Segment Start: Provided entries

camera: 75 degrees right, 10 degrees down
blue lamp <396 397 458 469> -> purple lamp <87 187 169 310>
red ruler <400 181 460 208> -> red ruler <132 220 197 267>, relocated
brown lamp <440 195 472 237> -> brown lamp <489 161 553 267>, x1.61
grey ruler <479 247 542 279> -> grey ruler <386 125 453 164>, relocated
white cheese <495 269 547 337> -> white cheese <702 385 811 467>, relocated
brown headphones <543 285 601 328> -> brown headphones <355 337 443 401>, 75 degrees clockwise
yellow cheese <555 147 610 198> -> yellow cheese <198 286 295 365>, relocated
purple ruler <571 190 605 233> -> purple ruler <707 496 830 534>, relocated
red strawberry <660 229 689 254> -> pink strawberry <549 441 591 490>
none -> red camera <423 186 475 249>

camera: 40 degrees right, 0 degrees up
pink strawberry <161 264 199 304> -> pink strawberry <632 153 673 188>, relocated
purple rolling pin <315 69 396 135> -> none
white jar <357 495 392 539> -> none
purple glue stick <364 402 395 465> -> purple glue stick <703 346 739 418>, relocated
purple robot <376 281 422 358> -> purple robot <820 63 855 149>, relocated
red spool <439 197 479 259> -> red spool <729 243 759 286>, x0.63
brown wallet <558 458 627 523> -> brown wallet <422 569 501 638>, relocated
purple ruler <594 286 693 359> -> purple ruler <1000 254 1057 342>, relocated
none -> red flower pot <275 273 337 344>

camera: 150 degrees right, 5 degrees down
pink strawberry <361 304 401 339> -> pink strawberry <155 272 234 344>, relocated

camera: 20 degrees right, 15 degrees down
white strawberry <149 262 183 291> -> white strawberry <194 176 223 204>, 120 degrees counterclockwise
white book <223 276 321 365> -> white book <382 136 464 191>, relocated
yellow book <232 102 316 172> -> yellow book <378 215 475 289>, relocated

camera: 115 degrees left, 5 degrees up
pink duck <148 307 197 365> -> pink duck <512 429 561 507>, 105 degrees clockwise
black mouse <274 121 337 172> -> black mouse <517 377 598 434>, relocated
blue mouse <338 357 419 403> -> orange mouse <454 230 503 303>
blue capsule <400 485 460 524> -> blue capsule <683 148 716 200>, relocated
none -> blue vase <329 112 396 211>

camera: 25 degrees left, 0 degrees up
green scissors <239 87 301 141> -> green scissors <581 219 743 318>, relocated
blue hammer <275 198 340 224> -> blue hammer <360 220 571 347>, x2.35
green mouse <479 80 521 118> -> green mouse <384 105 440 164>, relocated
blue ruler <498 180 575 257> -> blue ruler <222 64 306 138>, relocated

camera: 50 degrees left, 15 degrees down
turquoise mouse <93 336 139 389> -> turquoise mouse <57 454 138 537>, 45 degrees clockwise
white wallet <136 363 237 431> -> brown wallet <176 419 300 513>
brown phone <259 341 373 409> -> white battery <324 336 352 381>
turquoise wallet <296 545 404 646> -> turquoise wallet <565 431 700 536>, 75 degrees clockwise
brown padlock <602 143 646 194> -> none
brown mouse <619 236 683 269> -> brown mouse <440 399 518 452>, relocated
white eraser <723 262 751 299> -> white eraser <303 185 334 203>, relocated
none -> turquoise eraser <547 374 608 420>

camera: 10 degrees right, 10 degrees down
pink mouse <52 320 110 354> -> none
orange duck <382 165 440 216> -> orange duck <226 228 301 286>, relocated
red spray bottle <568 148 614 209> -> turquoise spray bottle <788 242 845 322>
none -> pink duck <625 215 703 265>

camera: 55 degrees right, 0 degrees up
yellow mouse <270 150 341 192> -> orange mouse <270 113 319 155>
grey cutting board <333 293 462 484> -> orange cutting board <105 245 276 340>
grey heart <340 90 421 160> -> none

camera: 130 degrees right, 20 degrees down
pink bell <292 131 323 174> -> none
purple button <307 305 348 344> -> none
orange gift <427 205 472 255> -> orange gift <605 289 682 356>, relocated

Segment End: Provided entries

Could the entries above be output once more, exactly as they are?

* **Reply to the task**:
camera: 75 degrees right, 10 degrees down
blue lamp <396 397 458 469> -> purple lamp <87 187 169 310>
red ruler <400 181 460 208> -> red ruler <132 220 197 267>, relocated
brown lamp <440 195 472 237> -> brown lamp <489 161 553 267>, x1.61
grey ruler <479 247 542 279> -> grey ruler <386 125 453 164>, relocated
white cheese <495 269 547 337> -> white cheese <702 385 811 467>, relocated
brown headphones <543 285 601 328> -> brown headphones <355 337 443 401>, 75 degrees clockwise
yellow cheese <555 147 610 198> -> yellow cheese <198 286 295 365>, relocated
purple ruler <571 190 605 233> -> purple ruler <707 496 830 534>, relocated
red strawberry <660 229 689 254> -> pink strawberry <549 441 591 490>
none -> red camera <423 186 475 249>

camera: 40 degrees right, 0 degrees up
pink strawberry <161 264 199 304> -> pink strawberry <632 153 673 188>, relocated
purple rolling pin <315 69 396 135> -> none
white jar <357 495 392 539> -> none
purple glue stick <364 402 395 465> -> purple glue stick <703 346 739 418>, relocated
purple robot <376 281 422 358> -> purple robot <820 63 855 149>, relocated
red spool <439 197 479 259> -> red spool <729 243 759 286>, x0.63
brown wallet <558 458 627 523> -> brown wallet <422 569 501 638>, relocated
purple ruler <594 286 693 359> -> purple ruler <1000 254 1057 342>, relocated
none -> red flower pot <275 273 337 344>

camera: 150 degrees right, 5 degrees down
pink strawberry <361 304 401 339> -> pink strawberry <155 272 234 344>, relocated

camera: 20 degrees right, 15 degrees down
white strawberry <149 262 183 291> -> white strawberry <194 176 223 204>, 120 degrees counterclockwise
white book <223 276 321 365> -> white book <382 136 464 191>, relocated
yellow book <232 102 316 172> -> yellow book <378 215 475 289>, relocated

camera: 115 degrees left, 5 degrees up
pink duck <148 307 197 365> -> pink duck <512 429 561 507>, 105 degrees clockwise
black mouse <274 121 337 172> -> black mouse <517 377 598 434>, relocated
blue mouse <338 357 419 403> -> orange mouse <454 230 503 303>
blue capsule <400 485 460 524> -> blue capsule <683 148 716 200>, relocated
none -> blue vase <329 112 396 211>

camera: 25 degrees left, 0 degrees up
green scissors <239 87 301 141> -> green scissors <581 219 743 318>, relocated
blue hammer <275 198 340 224> -> blue hammer <360 220 571 347>, x2.35
green mouse <479 80 521 118> -> green mouse <384 105 440 164>, relocated
blue ruler <498 180 575 257> -> blue ruler <222 64 306 138>, relocated

camera: 50 degrees left, 15 degrees down
turquoise mouse <93 336 139 389> -> turquoise mouse <57 454 138 537>, 45 degrees clockwise
white wallet <136 363 237 431> -> brown wallet <176 419 300 513>
brown phone <259 341 373 409> -> white battery <324 336 352 381>
turquoise wallet <296 545 404 646> -> turquoise wallet <565 431 700 536>, 75 degrees clockwise
brown padlock <602 143 646 194> -> none
brown mouse <619 236 683 269> -> brown mouse <440 399 518 452>, relocated
white eraser <723 262 751 299> -> white eraser <303 185 334 203>, relocated
none -> turquoise eraser <547 374 608 420>

camera: 10 degrees right, 10 degrees down
pink mouse <52 320 110 354> -> none
orange duck <382 165 440 216> -> orange duck <226 228 301 286>, relocated
red spray bottle <568 148 614 209> -> turquoise spray bottle <788 242 845 322>
none -> pink duck <625 215 703 265>

camera: 55 degrees right, 0 degrees up
yellow mouse <270 150 341 192> -> orange mouse <270 113 319 155>
grey cutting board <333 293 462 484> -> orange cutting board <105 245 276 340>
grey heart <340 90 421 160> -> none

camera: 130 degrees right, 20 degrees down
pink bell <292 131 323 174> -> none
purple button <307 305 348 344> -> none
orange gift <427 205 472 255> -> orange gift <605 289 682 356>, relocated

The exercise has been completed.